**WHAT YOU ARE ASKED TO DO**
Among the entries below, the lines from the one with "none -> black round brick I5:J6 level 1" up to and including the one with "black tile E7:F10 level 2 -> none" are to be restated exactly, without pictures.

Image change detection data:
########################################

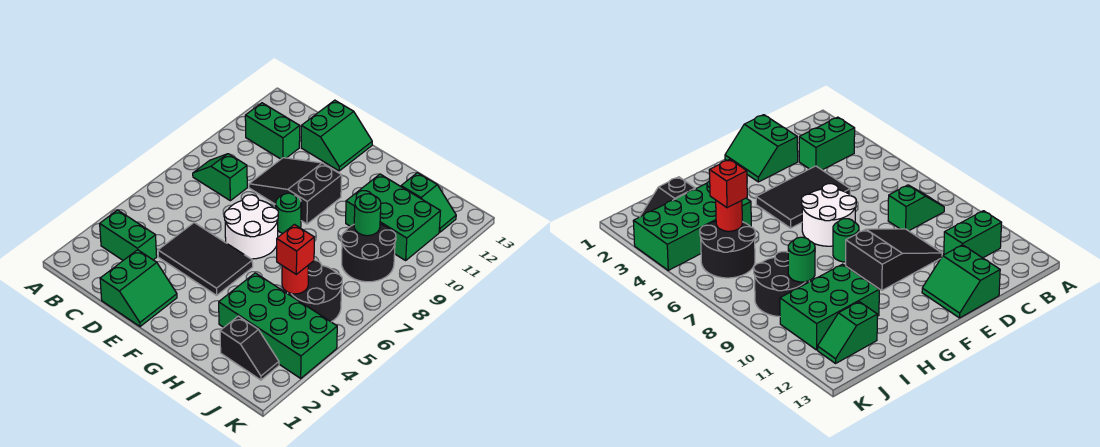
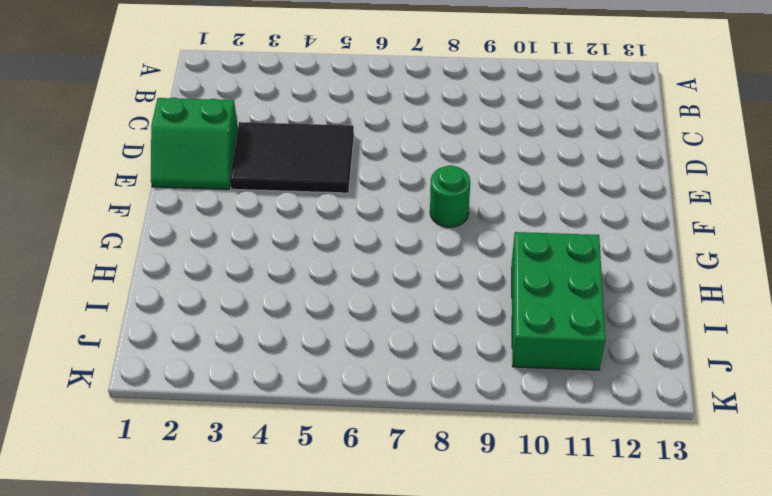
black tile D3:E5 level 1 -> black tile D4:F5 level 1
none -> green brick B3:C3 level 1
none -> green slope B8:C8 level 1 top C
none -> green brick B11:C11 level 1

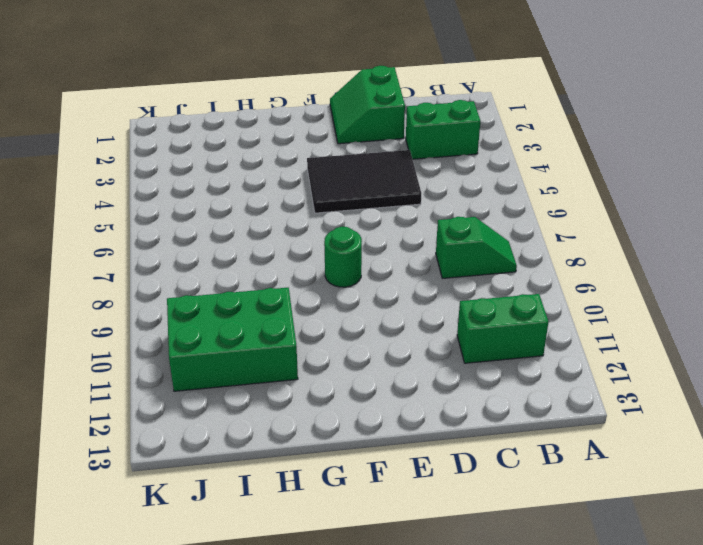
none -> black slope D9:F10 level 1 top F
none -> green slope D12:E13 level 1 top D
none -> white round brick E6:F7 level 1

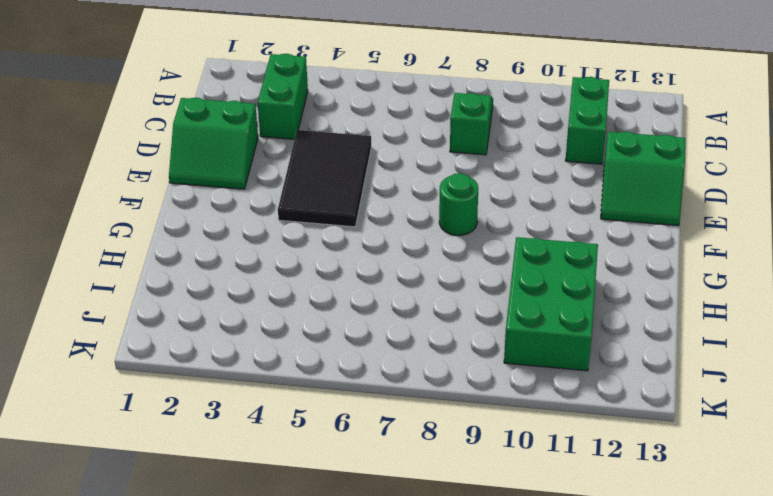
none -> black slope D9:F10 level 1 top F
none -> white round brick E6:F7 level 1
none -> green brick H3:K4 level 1

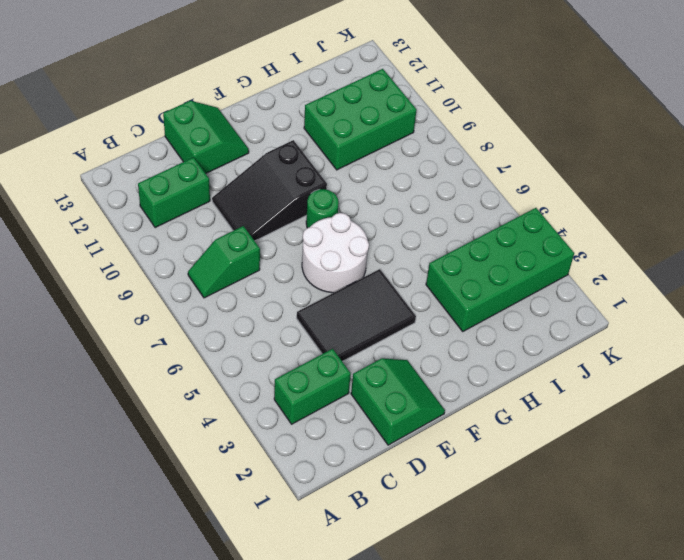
none -> black slope I2:J2 level 1 top I
none -> black round brick I5:J6 level 1
none -> black round brick I8:J9 level 1

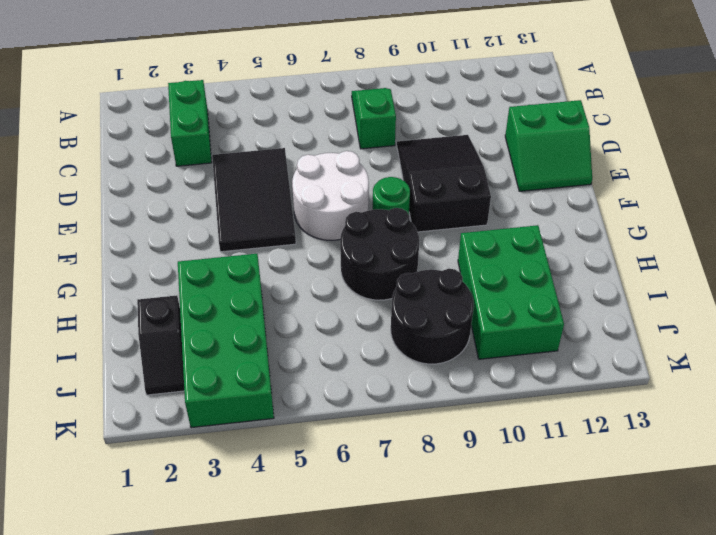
black round brick G7:H8 level 1 -> black round brick I5:J6 level 1
none -> green brick B11:C11 level 1
none -> green slope D1:E2 level 1 top D
none -> green slope I12:J12 level 1 top I

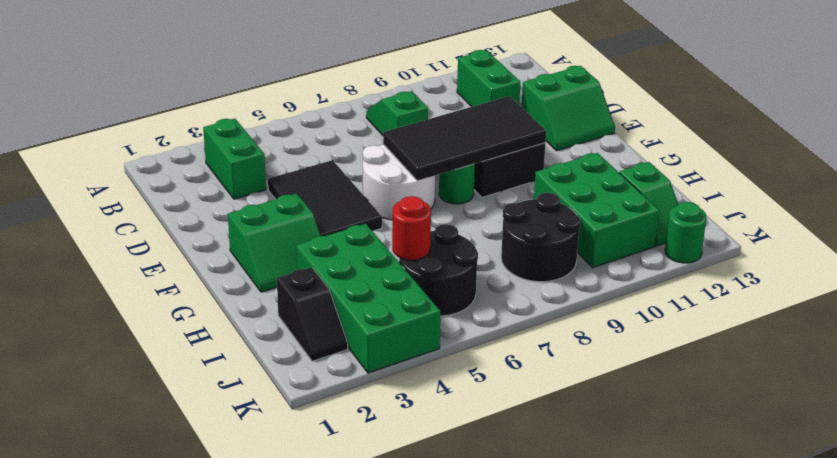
black tile E7:F10 level 2 -> none
green slope F2:G3 level 1 top F -> green slope D1:E2 level 1 top D
green round brick K12 level 1 -> green round brick I9 level 2
none -> red brick I5 level 3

########################################

**TASK RESULT**
none -> black round brick I5:J6 level 1
none -> black round brick I8:J9 level 1

black round brick G7:H8 level 1 -> black round brick I5:J6 level 1
none -> green brick B11:C11 level 1
none -> green slope D1:E2 level 1 top D
none -> green slope I12:J12 level 1 top I

black tile E7:F10 level 2 -> none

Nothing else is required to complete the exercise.